(Task directions): Everything from the line holding "blue flashlight: 4 -> 2" through the last line below must be repeated exactly, and nothing else.

[Start of section]

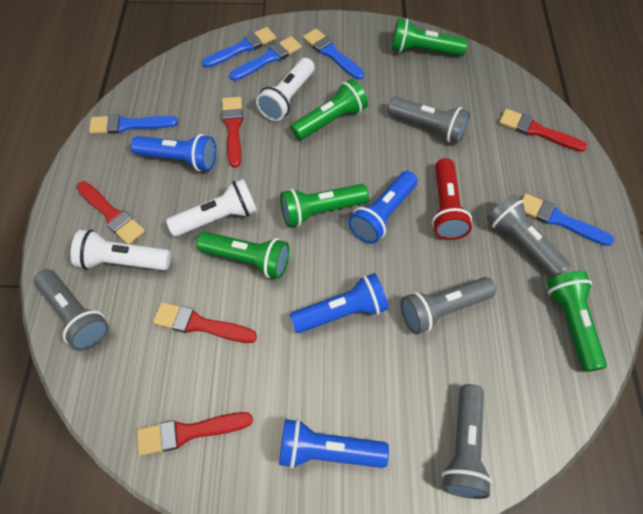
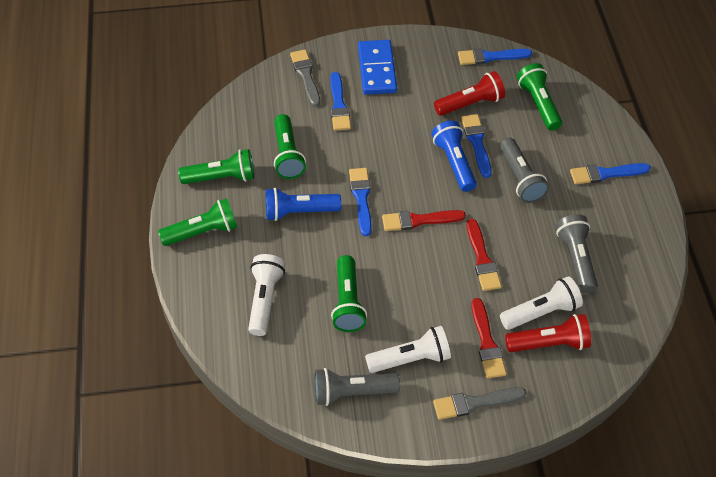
blue domino: 0 -> 1
blue flashlight: 4 -> 2
grey brush: 0 -> 2
grey flashlight: 5 -> 3
red brush: 5 -> 3
red flashlight: 1 -> 2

[End of section]

(Answer section):
blue flashlight: 4 -> 2
grey brush: 0 -> 2
grey flashlight: 5 -> 3
red brush: 5 -> 3
red flashlight: 1 -> 2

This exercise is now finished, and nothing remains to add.